» **WHAT TO DO**
Copy everything in the listing below word for word, apart from any images.

» **RECORDS FOR THE EXERCISE**
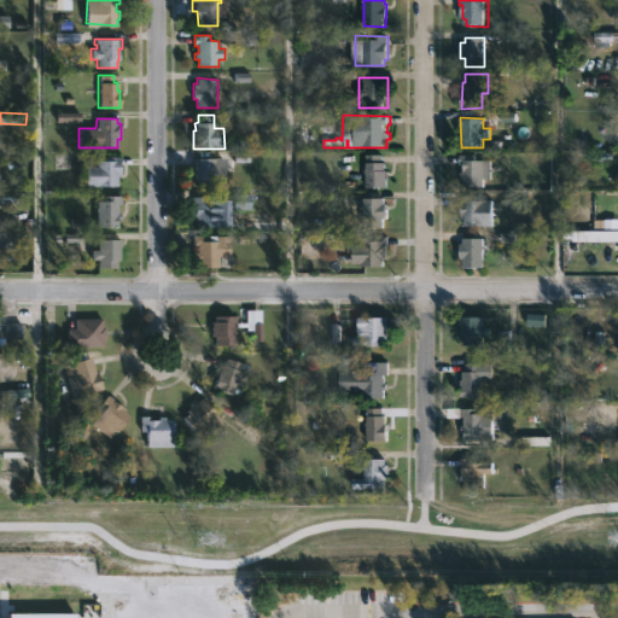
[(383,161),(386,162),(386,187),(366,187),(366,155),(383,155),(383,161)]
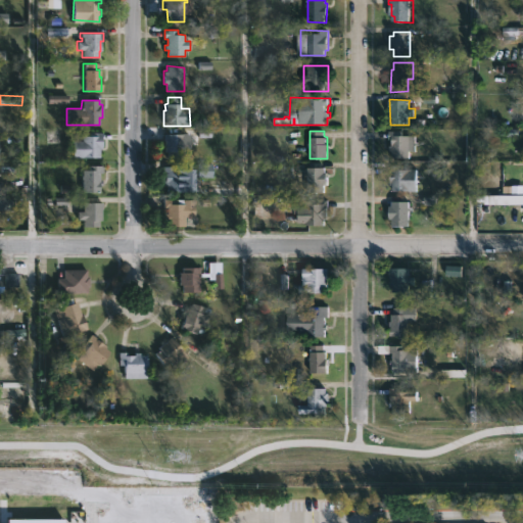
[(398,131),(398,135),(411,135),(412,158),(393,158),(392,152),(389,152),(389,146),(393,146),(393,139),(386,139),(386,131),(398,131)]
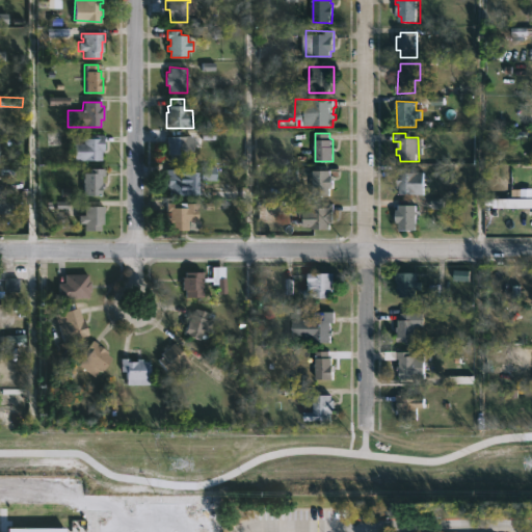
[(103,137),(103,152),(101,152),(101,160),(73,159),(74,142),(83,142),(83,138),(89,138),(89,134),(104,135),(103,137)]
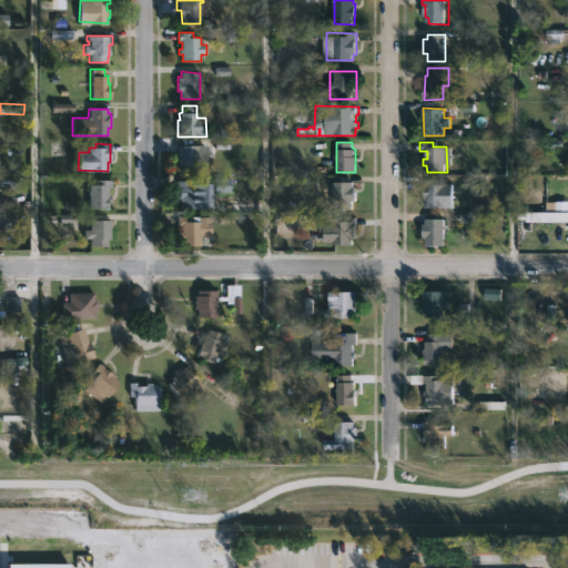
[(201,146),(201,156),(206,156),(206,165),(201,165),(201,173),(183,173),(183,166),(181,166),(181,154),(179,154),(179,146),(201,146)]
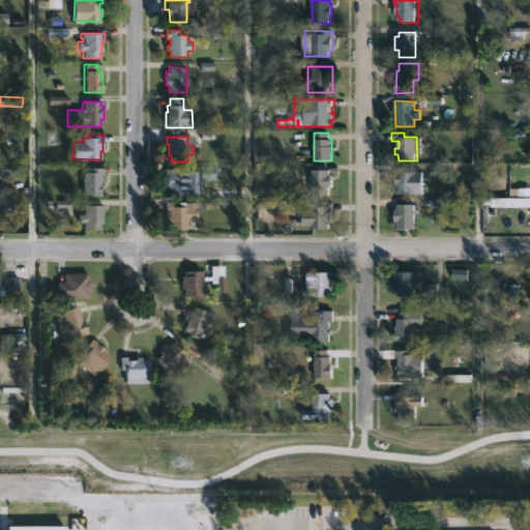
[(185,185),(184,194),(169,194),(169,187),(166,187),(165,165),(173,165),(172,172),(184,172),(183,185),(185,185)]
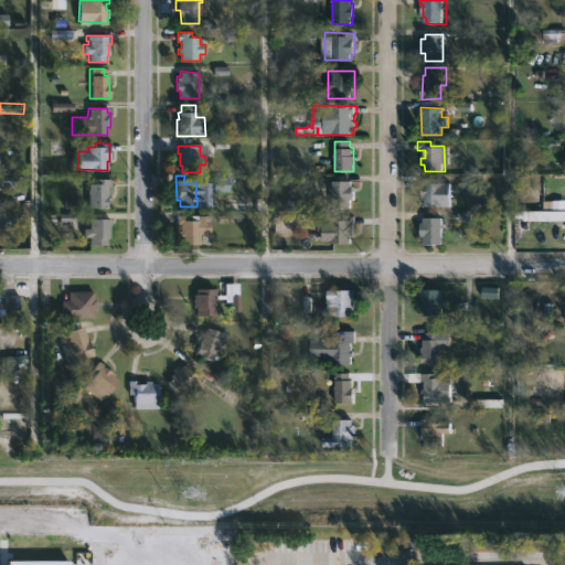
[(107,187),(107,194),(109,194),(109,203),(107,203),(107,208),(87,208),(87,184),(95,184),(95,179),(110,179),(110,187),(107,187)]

» **WRITTEN ANSWER**
[(383,161),(386,162),(386,187),(366,187),(366,155),(383,155),(383,161)]
[(398,131),(398,135),(411,135),(412,158),(393,158),(392,152),(389,152),(389,146),(393,146),(393,139),(386,139),(386,131),(398,131)]
[(103,137),(103,152),(101,152),(101,160),(73,159),(74,142),(83,142),(83,138),(89,138),(89,134),(104,135),(103,137)]
[(201,146),(201,156),(206,156),(206,165),(201,165),(201,173),(183,173),(183,166),(181,166),(181,154),(179,154),(179,146),(201,146)]
[(185,185),(184,194),(169,194),(169,187),(166,187),(165,165),(173,165),(172,172),(184,172),(183,185),(185,185)]
[(107,187),(107,194),(109,194),(109,203),(107,203),(107,208),(87,208),(87,184),(95,184),(95,179),(110,179),(110,187),(107,187)]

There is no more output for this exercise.